:: Raw data ::

▼

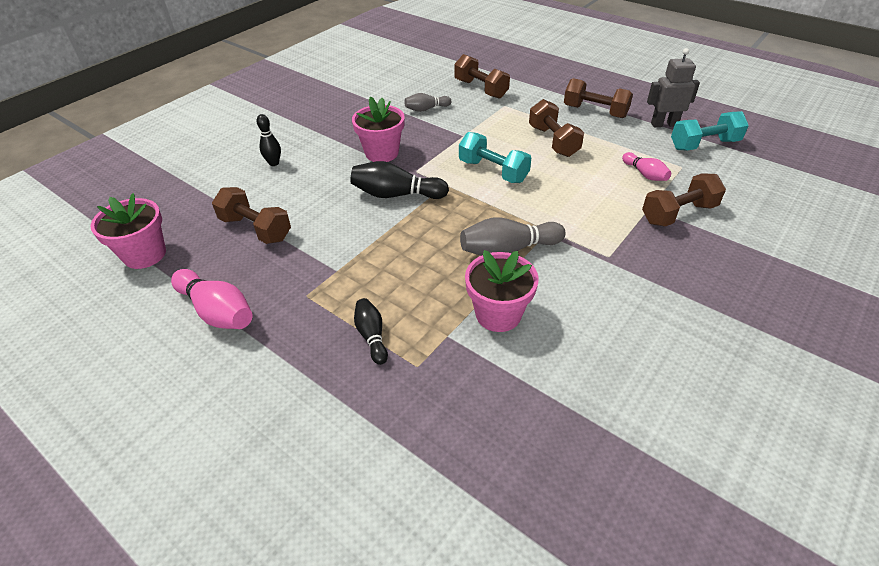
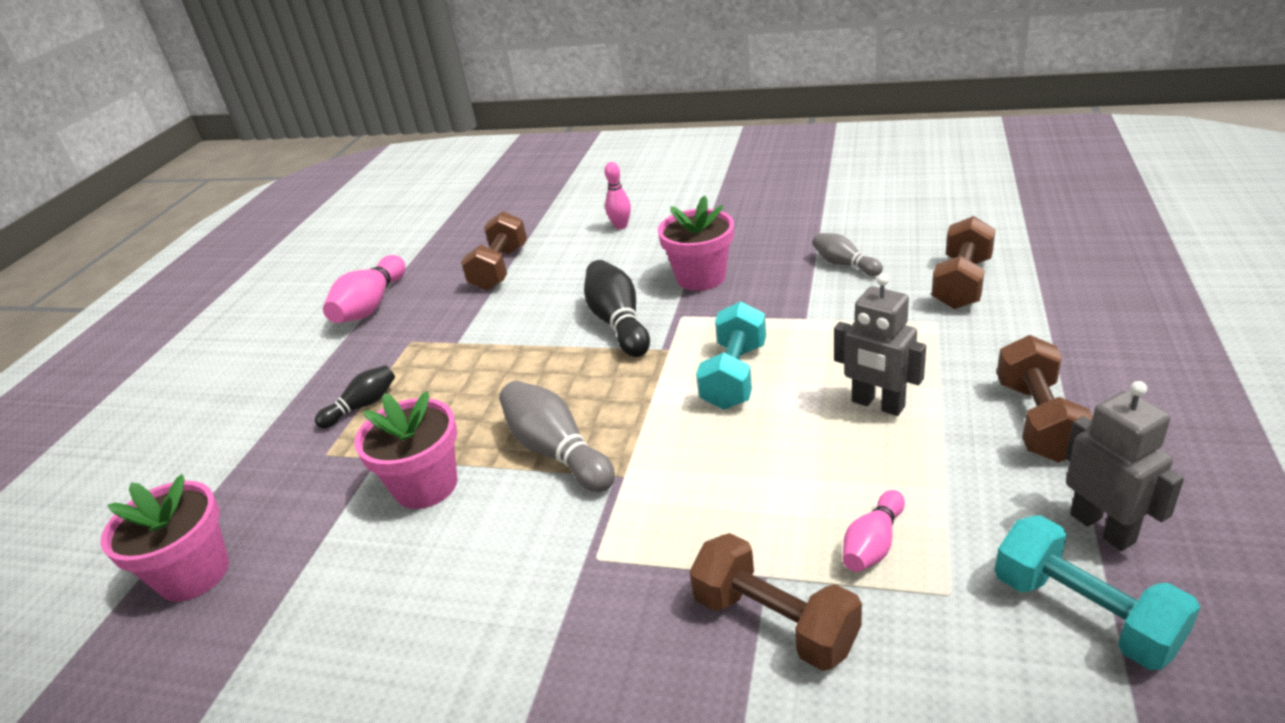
camera: 70 degrees right, 10 degrees down
(145, 254) = (433, 237): pink flower pot -> pink flower pot (194, 574)
(274, 163) = (621, 226): black bowling pin -> pink bowling pin
(553, 141) = (877, 404): brown dumbbell -> grey robot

▲

:: Work to be completed ::
Repeat the material above exactly; pictures do not belong in the copy.

:: Solution to the problem ::
camera: 70 degrees right, 10 degrees down
(145, 254) = (433, 237): pink flower pot -> pink flower pot (194, 574)
(274, 163) = (621, 226): black bowling pin -> pink bowling pin
(553, 141) = (877, 404): brown dumbbell -> grey robot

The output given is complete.